:: EXTRACTED INFORMATION ::

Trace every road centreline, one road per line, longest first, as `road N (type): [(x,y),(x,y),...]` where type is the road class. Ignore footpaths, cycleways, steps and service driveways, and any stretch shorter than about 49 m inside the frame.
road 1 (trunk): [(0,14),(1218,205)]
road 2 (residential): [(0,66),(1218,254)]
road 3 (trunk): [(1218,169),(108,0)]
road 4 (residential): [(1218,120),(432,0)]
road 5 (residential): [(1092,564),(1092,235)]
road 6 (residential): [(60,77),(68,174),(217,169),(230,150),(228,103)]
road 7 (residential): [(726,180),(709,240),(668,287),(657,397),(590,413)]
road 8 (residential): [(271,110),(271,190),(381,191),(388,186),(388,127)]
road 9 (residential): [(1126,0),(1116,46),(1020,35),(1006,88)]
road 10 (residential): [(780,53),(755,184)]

:::

## TASK GOAL
Return each line of the data exactly as written above.

## SOLUTION FOR THIS PROBLEM
Trace every road centreline, one road per line, longest first, as `road N (type): [(x,y),(x,y),...]` where type is the road class. Ignore footpaths, cycleways, steps and service driveways, and any stretch shorter than about 49 m inside the frame.
road 1 (trunk): [(0,14),(1218,205)]
road 2 (residential): [(0,66),(1218,254)]
road 3 (trunk): [(1218,169),(108,0)]
road 4 (residential): [(1218,120),(432,0)]
road 5 (residential): [(1092,564),(1092,235)]
road 6 (residential): [(60,77),(68,174),(217,169),(230,150),(228,103)]
road 7 (residential): [(726,180),(709,240),(668,287),(657,397),(590,413)]
road 8 (residential): [(271,110),(271,190),(381,191),(388,186),(388,127)]
road 9 (residential): [(1126,0),(1116,46),(1020,35),(1006,88)]
road 10 (residential): [(780,53),(755,184)]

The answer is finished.